(Stored items)
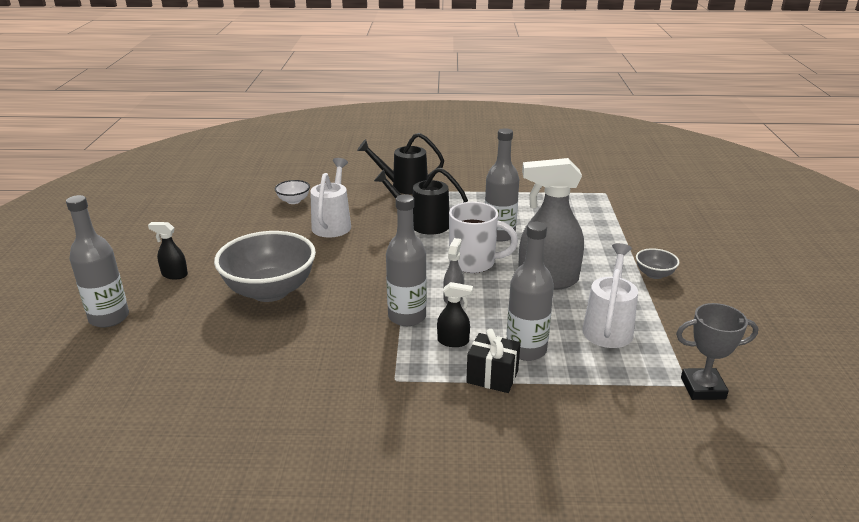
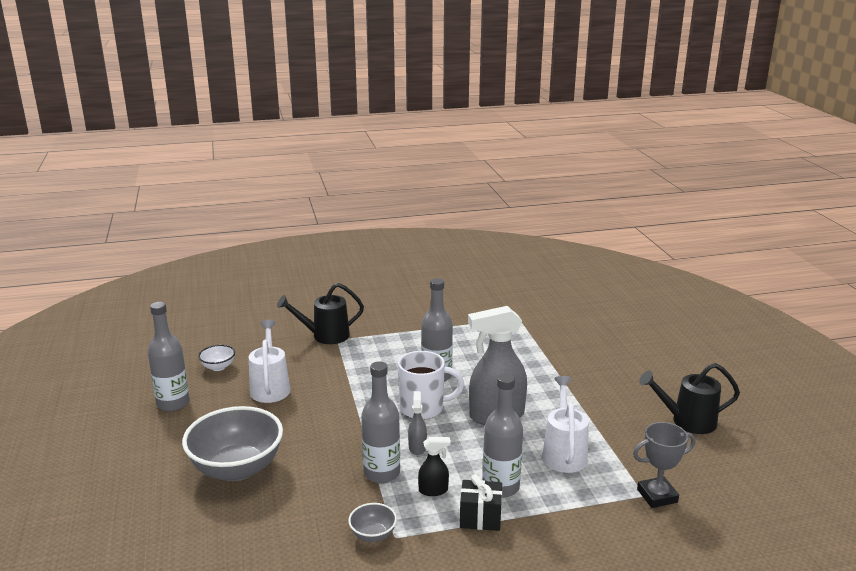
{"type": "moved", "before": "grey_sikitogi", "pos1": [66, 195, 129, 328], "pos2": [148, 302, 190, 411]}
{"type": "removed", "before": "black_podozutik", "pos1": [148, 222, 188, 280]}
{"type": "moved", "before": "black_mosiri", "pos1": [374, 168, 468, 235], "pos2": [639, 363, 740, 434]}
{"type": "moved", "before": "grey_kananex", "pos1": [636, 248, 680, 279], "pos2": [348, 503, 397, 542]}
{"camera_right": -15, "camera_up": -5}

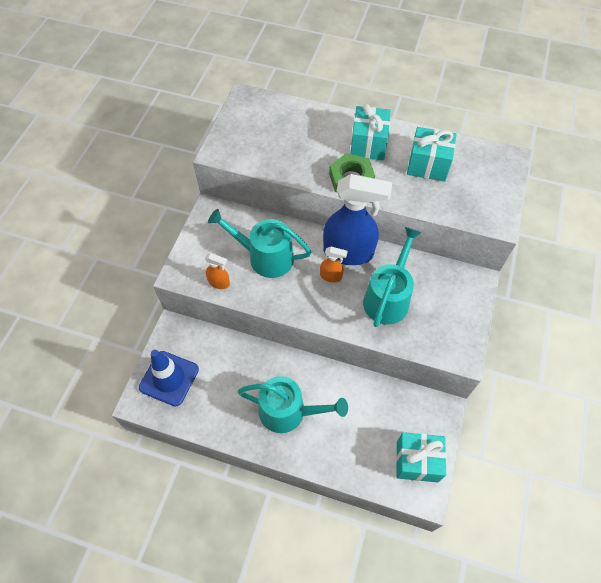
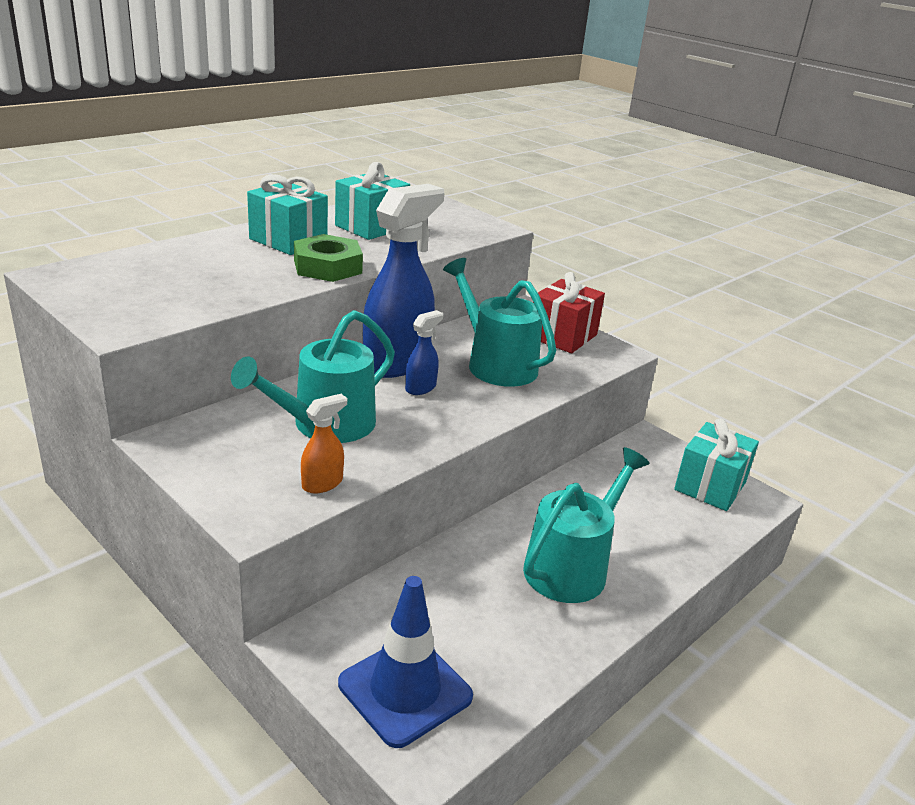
{"type": "recoloured", "before": "orange_podozutik", "after": "blue_podozutik", "pos1": [320, 247, 347, 282], "pos2": [405, 310, 443, 395]}
{"type": "added", "after": "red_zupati", "pos2": [533, 272, 605, 353]}
{"camera_right": -65, "camera_up": -30}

Problem statement: All the records need to be repeated exactly, with the images dropped.

Answer to the problem:
{"type": "moved", "before": "grey_sikitogi", "pos1": [66, 195, 129, 328], "pos2": [148, 302, 190, 411]}
{"type": "removed", "before": "black_podozutik", "pos1": [148, 222, 188, 280]}
{"type": "moved", "before": "black_mosiri", "pos1": [374, 168, 468, 235], "pos2": [639, 363, 740, 434]}
{"type": "moved", "before": "grey_kananex", "pos1": [636, 248, 680, 279], "pos2": [348, 503, 397, 542]}
{"camera_right": -15, "camera_up": -5}

{"type": "recoloured", "before": "orange_podozutik", "after": "blue_podozutik", "pos1": [320, 247, 347, 282], "pos2": [405, 310, 443, 395]}
{"type": "added", "after": "red_zupati", "pos2": [533, 272, 605, 353]}
{"camera_right": -65, "camera_up": -30}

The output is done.